About this task :: Produce a faithful copy of every record below, without the pictures.

(Itemized modification records)
·····
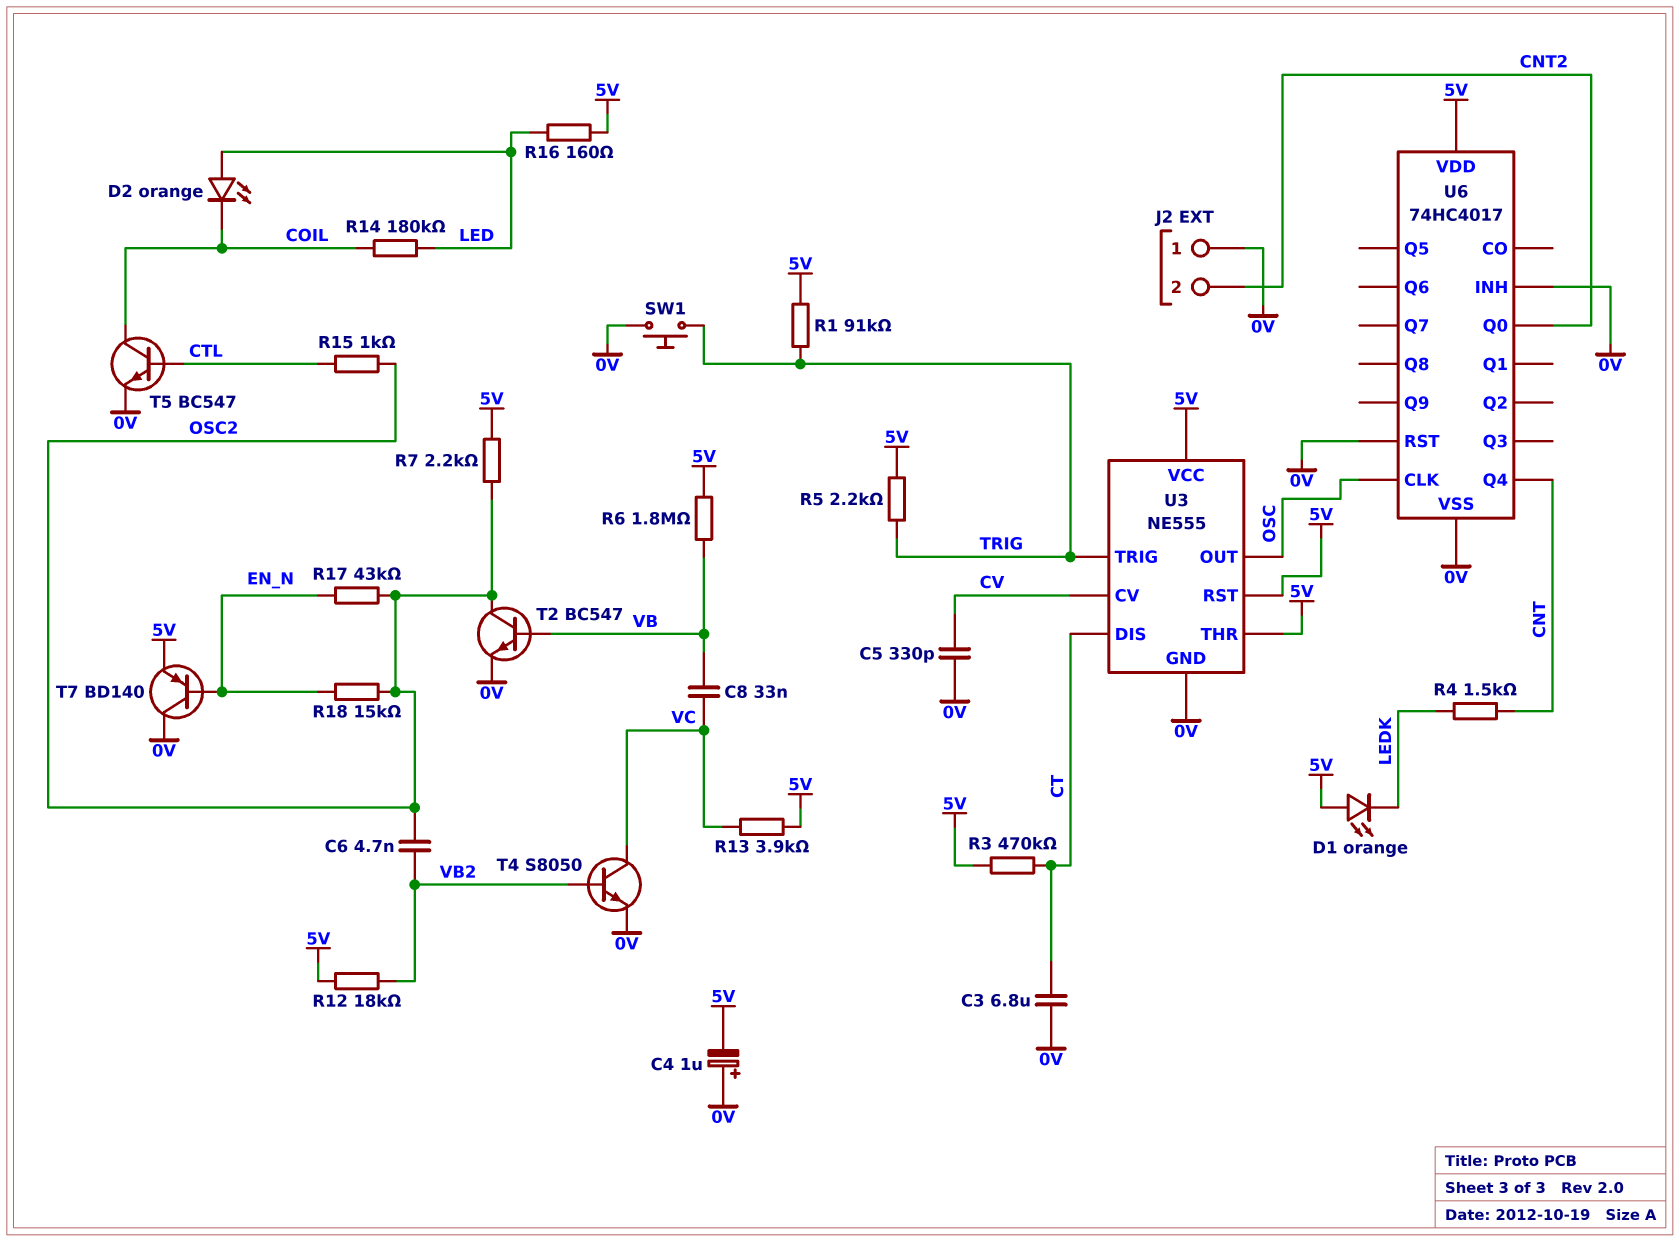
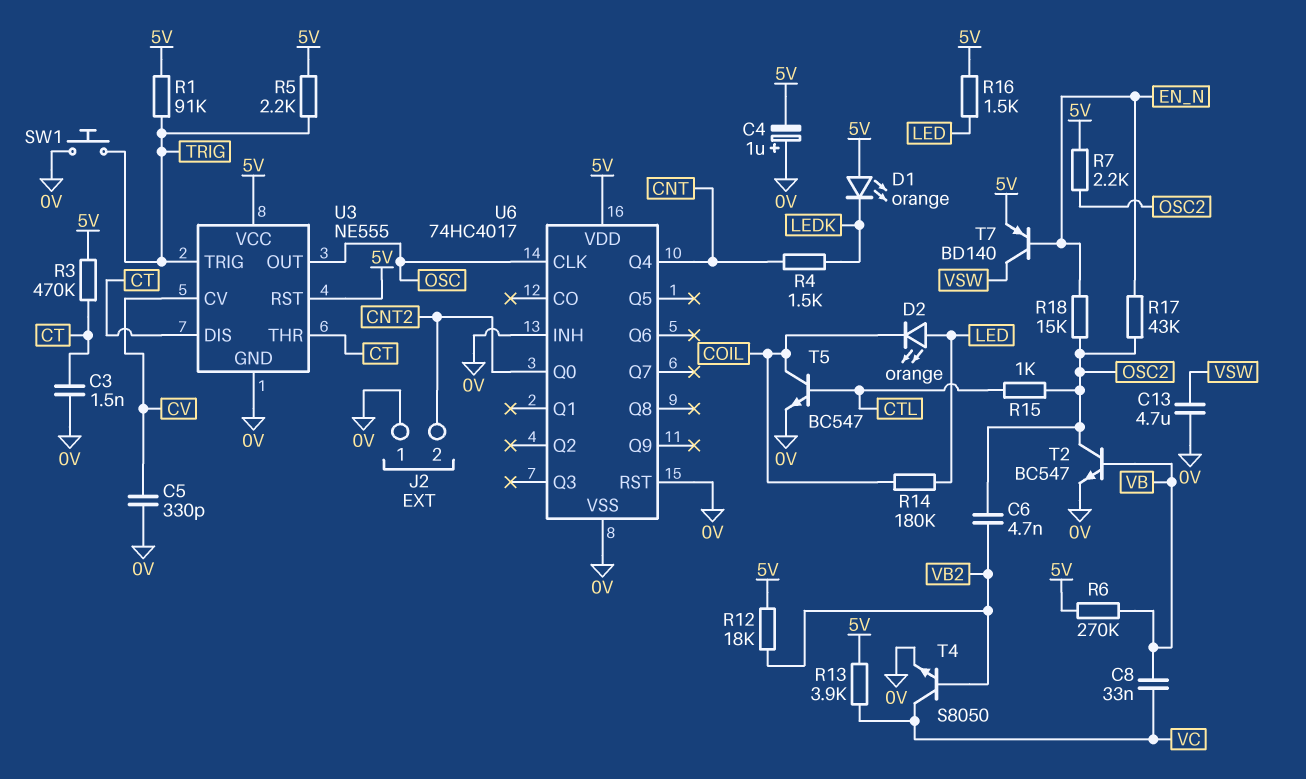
C3: 6.8uF (0V, CT) -> 1.5nF (0V, CT)
C13: none -> 4.7uF (0V, VSW)
R6: 1.8M (5V, VB) -> 270k (5V, VB)
R16: 160 (5V, LED) -> 1.5k (5V, LED)
T7: PNP BD140 (B EN_N, C 0V, E 5V) -> PNP BD140 (B EN_N, C VSW, E 5V)
U3 pin THR: 5V -> CT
·····
Answer area ::
C3: 6.8uF (0V, CT) -> 1.5nF (0V, CT)
C13: none -> 4.7uF (0V, VSW)
R6: 1.8M (5V, VB) -> 270k (5V, VB)
R16: 160 (5V, LED) -> 1.5k (5V, LED)
T7: PNP BD140 (B EN_N, C 0V, E 5V) -> PNP BD140 (B EN_N, C VSW, E 5V)
U3 pin THR: 5V -> CT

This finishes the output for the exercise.